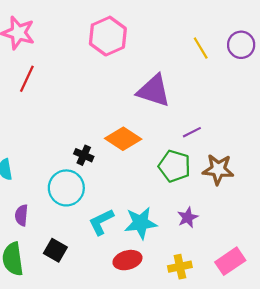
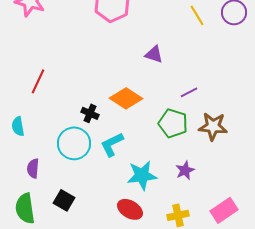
red line: (27, 79) -> (38, 81), moved
purple triangle: (154, 91) -> (154, 54), size x0.6
cyan L-shape: (101, 222) -> (112, 144), moved
red ellipse: (127, 260) -> (130, 209), turned 45

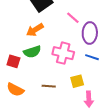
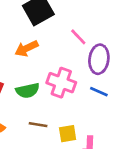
green semicircle: (32, 52) -> (28, 90), moved
yellow square: (77, 81) -> (68, 134), moved

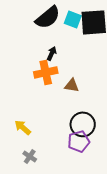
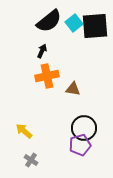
cyan square: (73, 19) -> (74, 23), turned 30
black arrow: (52, 53) -> (42, 51), moved

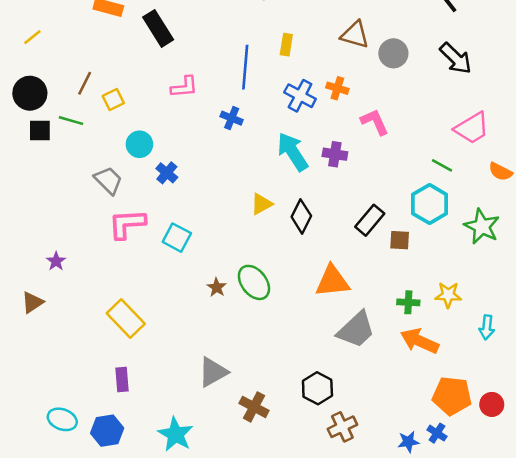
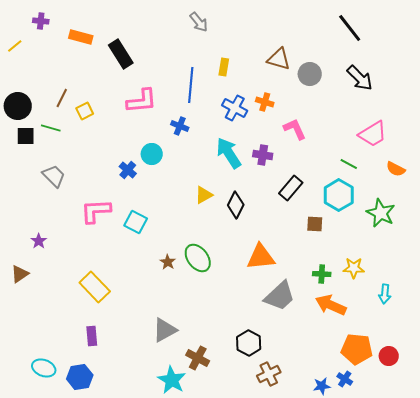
yellow line: (32, 37) -> (15, 46), moved
pink L-shape: (184, 87) -> (142, 101), size x1.4
cyan circle: (139, 144) -> (152, 154), moved
gray trapezoid: (108, 180) -> (54, 176), moved
black rectangle: (370, 220) -> (291, 188), moved
cyan star: (176, 434) -> (172, 380), moved

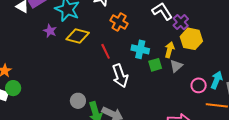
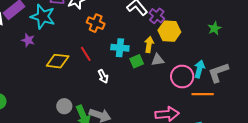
yellow diamond: (78, 36) -> (58, 61), moved
gray triangle: (176, 66) -> (158, 60), turned 40
white arrow: (120, 76) -> (103, 76), size x0.6
pink circle: (199, 85) -> (182, 76), size x1.5

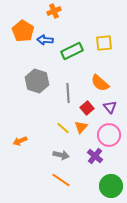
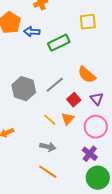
yellow square: (104, 43) -> (88, 22), moved
gray hexagon: (37, 81) -> (24, 89), moved
gray line: (68, 93) -> (55, 85), turned 54
purple cross: (95, 156) -> (90, 154), moved

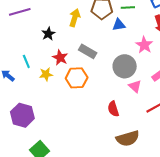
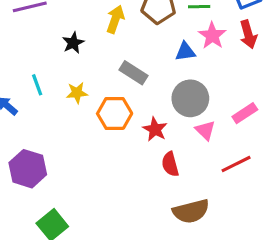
blue triangle: (119, 25) -> (185, 52), moved
pink star: (144, 45) -> (212, 36), moved
red star: (60, 58) -> (155, 129), moved
yellow star: (46, 74) -> (77, 93), moved

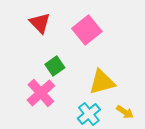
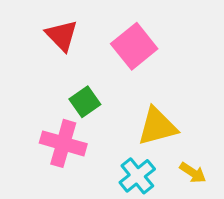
pink cross: (41, 93) -> (63, 143), turned -32

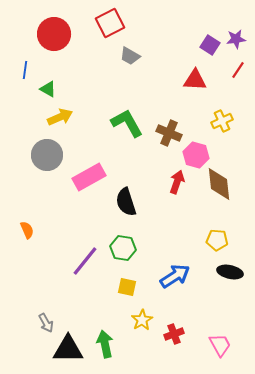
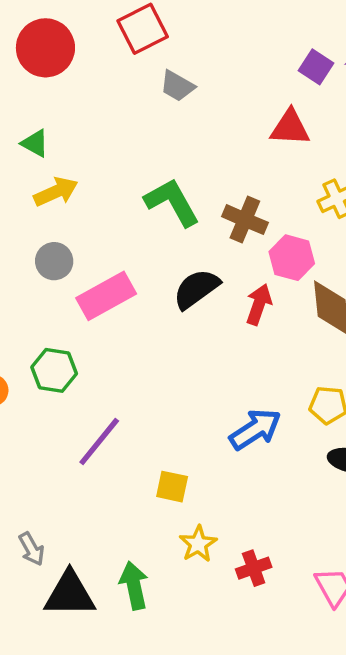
gray circle: (47, 155) -> (54, 261), moved, size x0.7
black semicircle: (126, 202) -> (196, 289), moved, turned 72
green hexagon: (123, 248) -> (54, 370), moved
blue arrow: (175, 276) -> (255, 429), moved

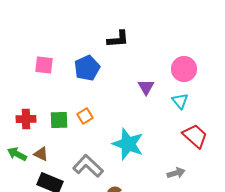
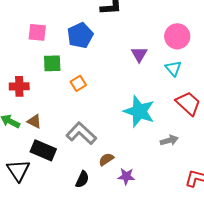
green square: (59, 120) -> (52, 63), moved
cyan star: (128, 144) -> (139, 111), moved

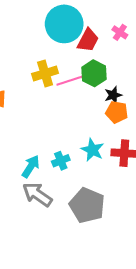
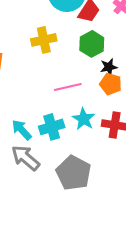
pink line: (70, 80) -> (68, 87), moved
cyan cross: (61, 161) -> (52, 127), size x1.4
cyan arrow: (31, 166) -> (22, 130), turned -80

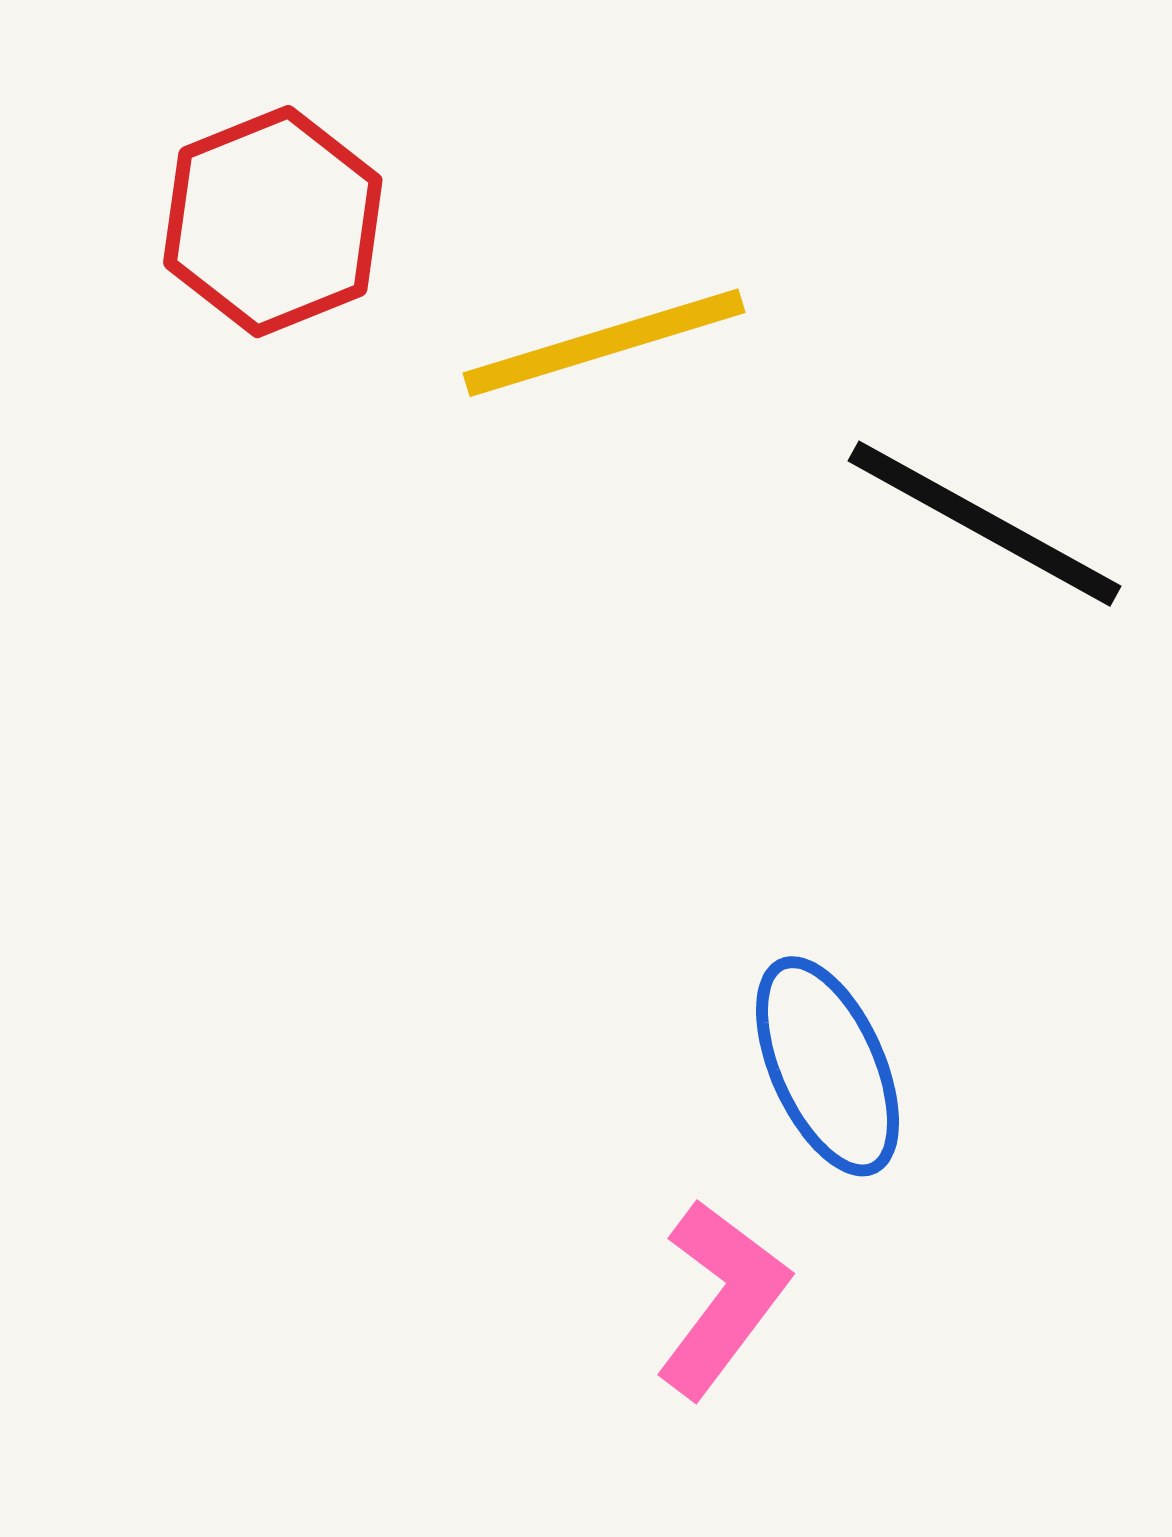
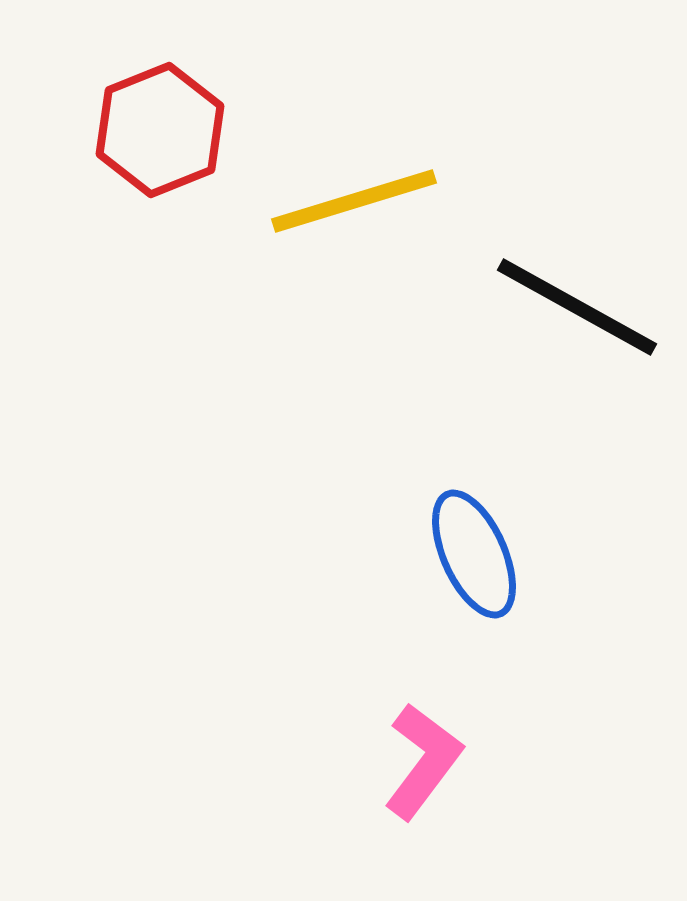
blue ellipse: (827, 1066) -> (474, 554), moved

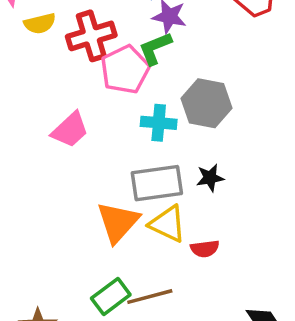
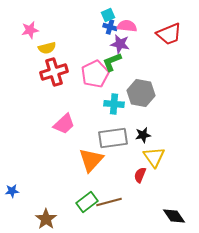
red cross: (91, 36) -> (54, 72), moved
pink trapezoid: (70, 130) -> (64, 124), moved
yellow triangle: (168, 224) -> (154, 157), moved, turned 30
red semicircle: (205, 249) -> (140, 175), turned 119

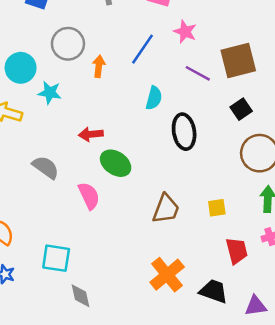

************

* TASK PROMPT *
Check each line above for the string "square" and return those that contain it.

* FINISHED EXERCISE *
yellow square: (77, 81) -> (68, 134), moved
cyan square: (73, 19) -> (74, 23), turned 30
yellow square: (104, 43) -> (88, 22), moved
green square: (59, 120) -> (52, 63), moved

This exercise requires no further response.